## TASK REQUIREMENTS:
List every line of the listing that contains the string "ottava", treating uppercase and lowercase as different.

* * * * * * * * *

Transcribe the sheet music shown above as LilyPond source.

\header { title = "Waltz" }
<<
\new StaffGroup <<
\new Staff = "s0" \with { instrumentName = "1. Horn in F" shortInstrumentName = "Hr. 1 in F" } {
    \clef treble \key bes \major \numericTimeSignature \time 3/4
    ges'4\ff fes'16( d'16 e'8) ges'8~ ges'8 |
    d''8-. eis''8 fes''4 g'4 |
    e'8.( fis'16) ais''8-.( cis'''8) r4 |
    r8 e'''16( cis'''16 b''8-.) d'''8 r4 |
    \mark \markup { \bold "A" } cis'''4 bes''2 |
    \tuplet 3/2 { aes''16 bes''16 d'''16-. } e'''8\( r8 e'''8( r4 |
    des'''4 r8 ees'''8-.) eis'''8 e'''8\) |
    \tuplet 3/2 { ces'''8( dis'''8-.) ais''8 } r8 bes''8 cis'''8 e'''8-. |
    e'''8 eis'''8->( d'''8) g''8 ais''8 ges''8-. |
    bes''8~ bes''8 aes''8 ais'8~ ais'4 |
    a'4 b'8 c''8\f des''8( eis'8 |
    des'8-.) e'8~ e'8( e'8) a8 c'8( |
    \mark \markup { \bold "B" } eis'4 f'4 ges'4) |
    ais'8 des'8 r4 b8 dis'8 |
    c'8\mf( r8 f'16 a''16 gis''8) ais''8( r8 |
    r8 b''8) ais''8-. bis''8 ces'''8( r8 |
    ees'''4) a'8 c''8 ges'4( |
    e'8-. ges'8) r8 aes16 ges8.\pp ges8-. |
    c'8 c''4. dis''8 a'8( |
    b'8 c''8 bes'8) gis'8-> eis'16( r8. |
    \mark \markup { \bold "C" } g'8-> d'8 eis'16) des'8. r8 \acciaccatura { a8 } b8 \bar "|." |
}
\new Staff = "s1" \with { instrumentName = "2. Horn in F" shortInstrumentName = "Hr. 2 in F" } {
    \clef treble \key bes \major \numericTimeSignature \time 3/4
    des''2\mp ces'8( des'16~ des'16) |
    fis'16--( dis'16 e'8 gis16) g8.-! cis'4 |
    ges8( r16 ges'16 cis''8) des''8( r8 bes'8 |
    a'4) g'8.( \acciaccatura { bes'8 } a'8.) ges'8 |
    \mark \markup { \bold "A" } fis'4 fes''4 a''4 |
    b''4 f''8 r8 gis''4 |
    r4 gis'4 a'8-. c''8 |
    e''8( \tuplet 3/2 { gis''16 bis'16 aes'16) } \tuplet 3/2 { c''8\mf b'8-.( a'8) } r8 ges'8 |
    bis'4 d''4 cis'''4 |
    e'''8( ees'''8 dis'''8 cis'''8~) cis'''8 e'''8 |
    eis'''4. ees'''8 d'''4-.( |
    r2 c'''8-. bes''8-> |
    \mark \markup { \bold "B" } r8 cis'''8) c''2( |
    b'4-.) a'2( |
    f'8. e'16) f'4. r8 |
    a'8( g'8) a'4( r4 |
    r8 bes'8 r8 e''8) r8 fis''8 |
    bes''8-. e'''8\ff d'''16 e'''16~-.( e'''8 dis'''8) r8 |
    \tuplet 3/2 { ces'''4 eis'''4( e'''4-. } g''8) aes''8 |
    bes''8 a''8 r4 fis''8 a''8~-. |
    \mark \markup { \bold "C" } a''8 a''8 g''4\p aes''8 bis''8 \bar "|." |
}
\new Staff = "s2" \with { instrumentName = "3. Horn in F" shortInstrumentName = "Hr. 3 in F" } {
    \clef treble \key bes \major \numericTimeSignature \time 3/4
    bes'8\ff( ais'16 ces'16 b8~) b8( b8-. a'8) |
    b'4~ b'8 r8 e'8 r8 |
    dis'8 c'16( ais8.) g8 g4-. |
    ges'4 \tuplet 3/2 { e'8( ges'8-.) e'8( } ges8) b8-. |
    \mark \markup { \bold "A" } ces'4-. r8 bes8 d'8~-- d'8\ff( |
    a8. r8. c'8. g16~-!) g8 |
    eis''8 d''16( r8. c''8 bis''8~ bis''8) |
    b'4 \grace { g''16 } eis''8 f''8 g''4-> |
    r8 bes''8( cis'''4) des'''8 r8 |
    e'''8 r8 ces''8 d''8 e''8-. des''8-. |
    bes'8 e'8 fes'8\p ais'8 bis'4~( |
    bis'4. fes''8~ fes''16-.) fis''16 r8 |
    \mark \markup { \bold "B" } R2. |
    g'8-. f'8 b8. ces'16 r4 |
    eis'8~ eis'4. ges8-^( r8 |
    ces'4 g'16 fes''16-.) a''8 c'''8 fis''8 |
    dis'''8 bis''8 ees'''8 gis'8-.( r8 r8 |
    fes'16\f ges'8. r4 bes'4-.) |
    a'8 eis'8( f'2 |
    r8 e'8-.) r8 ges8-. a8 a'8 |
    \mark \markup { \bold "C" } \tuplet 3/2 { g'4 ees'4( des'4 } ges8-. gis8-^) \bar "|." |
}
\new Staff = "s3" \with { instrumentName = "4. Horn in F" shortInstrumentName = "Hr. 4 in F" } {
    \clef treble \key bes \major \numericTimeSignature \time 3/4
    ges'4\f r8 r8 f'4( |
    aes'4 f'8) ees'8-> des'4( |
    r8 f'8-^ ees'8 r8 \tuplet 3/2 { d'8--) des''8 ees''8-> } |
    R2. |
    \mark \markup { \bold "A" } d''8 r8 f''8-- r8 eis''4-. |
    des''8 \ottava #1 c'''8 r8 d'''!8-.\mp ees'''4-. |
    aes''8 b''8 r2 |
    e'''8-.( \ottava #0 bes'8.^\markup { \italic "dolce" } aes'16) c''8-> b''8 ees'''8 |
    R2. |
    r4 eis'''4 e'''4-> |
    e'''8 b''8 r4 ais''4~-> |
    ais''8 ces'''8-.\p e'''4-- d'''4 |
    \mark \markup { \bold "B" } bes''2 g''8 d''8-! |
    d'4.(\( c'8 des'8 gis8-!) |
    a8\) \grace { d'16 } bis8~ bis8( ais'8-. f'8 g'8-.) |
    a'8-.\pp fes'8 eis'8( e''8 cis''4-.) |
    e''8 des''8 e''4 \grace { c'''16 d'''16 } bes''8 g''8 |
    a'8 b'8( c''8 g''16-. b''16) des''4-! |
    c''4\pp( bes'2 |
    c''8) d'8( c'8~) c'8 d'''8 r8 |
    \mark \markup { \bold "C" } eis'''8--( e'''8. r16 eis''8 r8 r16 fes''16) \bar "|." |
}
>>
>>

* * * * * * * * *

## RESPONSE TO THIS TASK:
    des''8 \ottava #1 c'''8 r8 d'''!8-.\mp ees'''4-. |
    e'''8-.( \ottava #0 bes'8.^\markup { \italic "dolce" } aes'16) c''8-> b''8 ees'''8 |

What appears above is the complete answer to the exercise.